Given information →
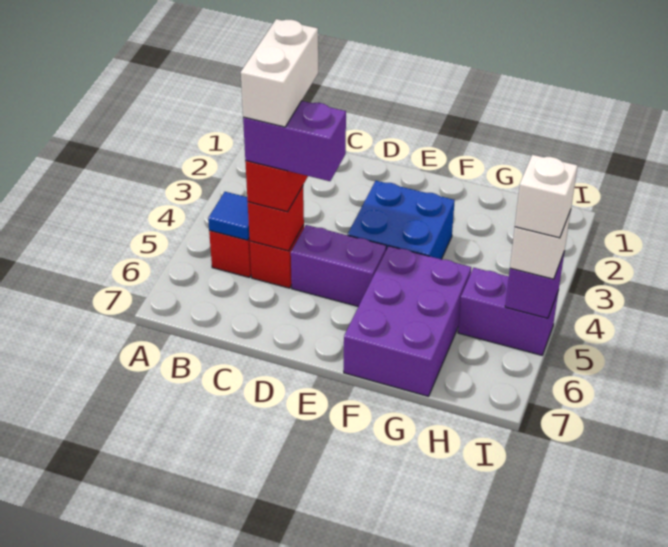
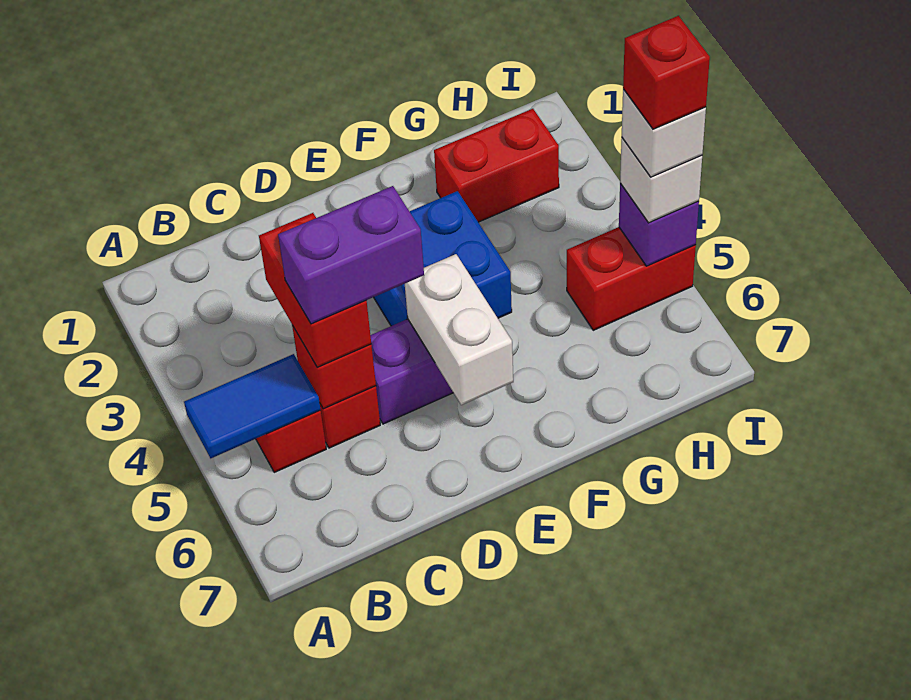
blue tile B5 level 2 -> blue tile A5:B5 level 2
white brick C4:C5 level 5 -> white brick E5:E6 level 2
purple brick F5:G7 level 1 -> none
none -> red brick G2:H2 level 1
purple brick H5:I5 level 1 -> red brick H5:I5 level 1
none -> red brick I5 level 5

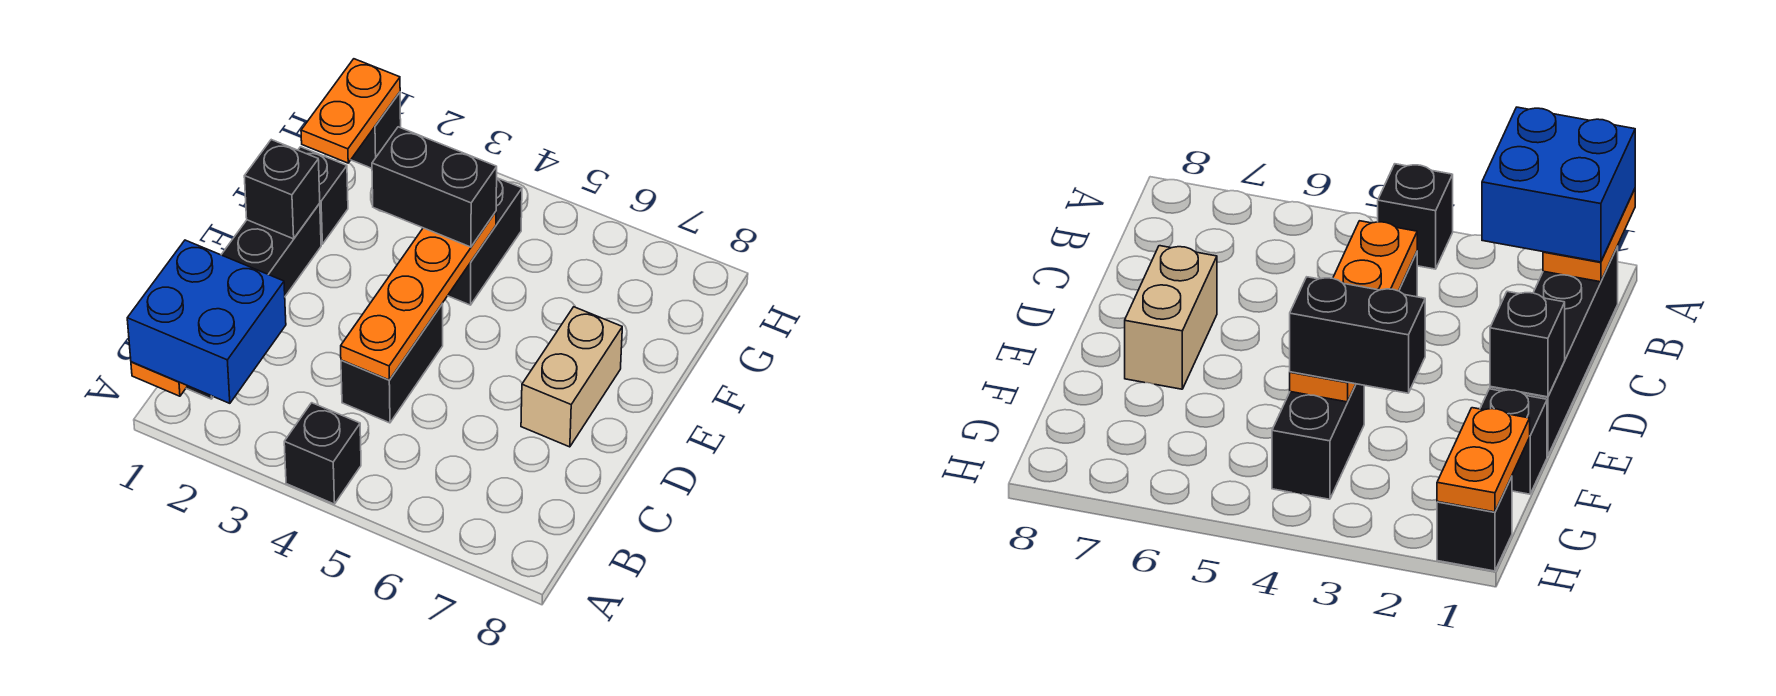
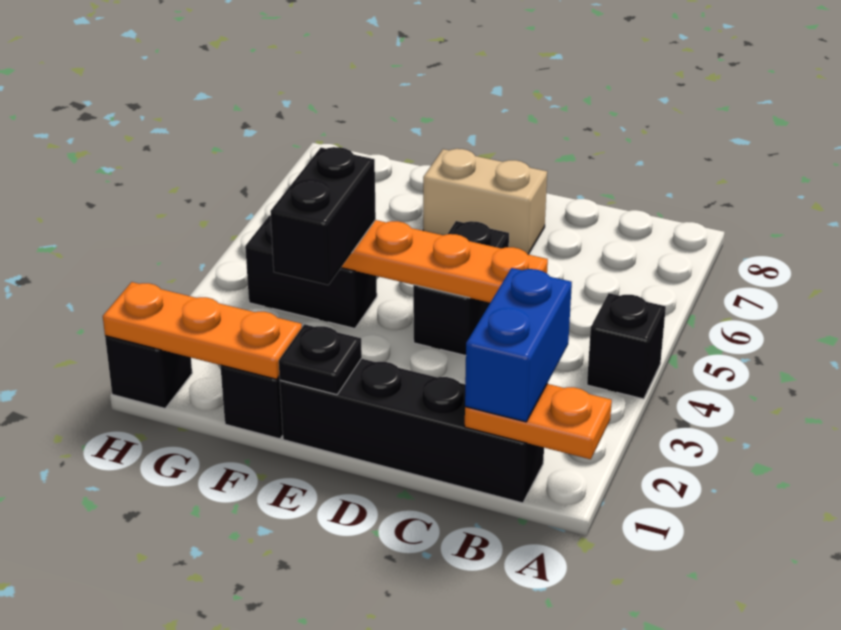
blue brick A1:B2 level 3 -> blue brick B1:B2 level 3
black brick C4:D4 level 1 -> black brick D4:D5 level 1
black brick E1 level 2 -> black plate E1 level 2
orange plate G1:H1 level 2 -> orange plate F1:H1 level 2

Problem requirements →
The answer should be an exact copy of the material, with its pictures removed.

Task result →
blue tile B5 level 2 -> blue tile A5:B5 level 2
white brick C4:C5 level 5 -> white brick E5:E6 level 2
purple brick F5:G7 level 1 -> none
none -> red brick G2:H2 level 1
purple brick H5:I5 level 1 -> red brick H5:I5 level 1
none -> red brick I5 level 5

blue brick A1:B2 level 3 -> blue brick B1:B2 level 3
black brick C4:D4 level 1 -> black brick D4:D5 level 1
black brick E1 level 2 -> black plate E1 level 2
orange plate G1:H1 level 2 -> orange plate F1:H1 level 2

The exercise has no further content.